> _Assignment_: Among the entries, find the lines with the string "orange" and copy them.

---------- Data ----------

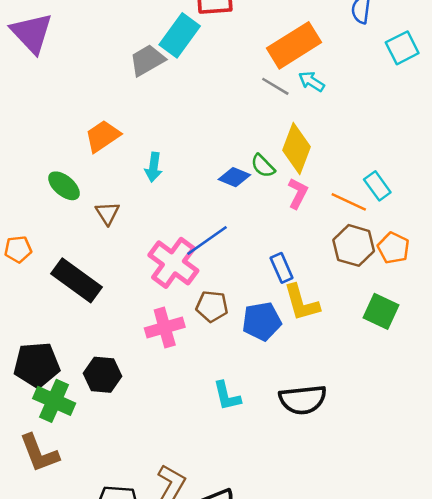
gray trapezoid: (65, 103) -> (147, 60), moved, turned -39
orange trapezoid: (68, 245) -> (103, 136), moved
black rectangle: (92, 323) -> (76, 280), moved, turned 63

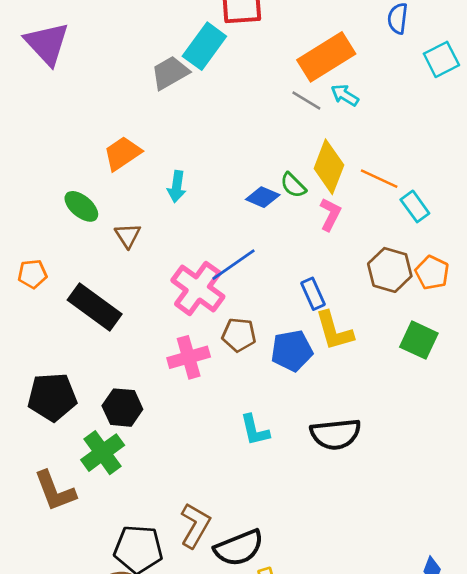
orange line: (349, 202) -> (379, 179), moved
green cross: (54, 401) -> (103, 453), moved, turned 30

----------

> _Response area_:
orange trapezoid: (68, 245) -> (103, 136), moved
orange line: (349, 202) -> (379, 179), moved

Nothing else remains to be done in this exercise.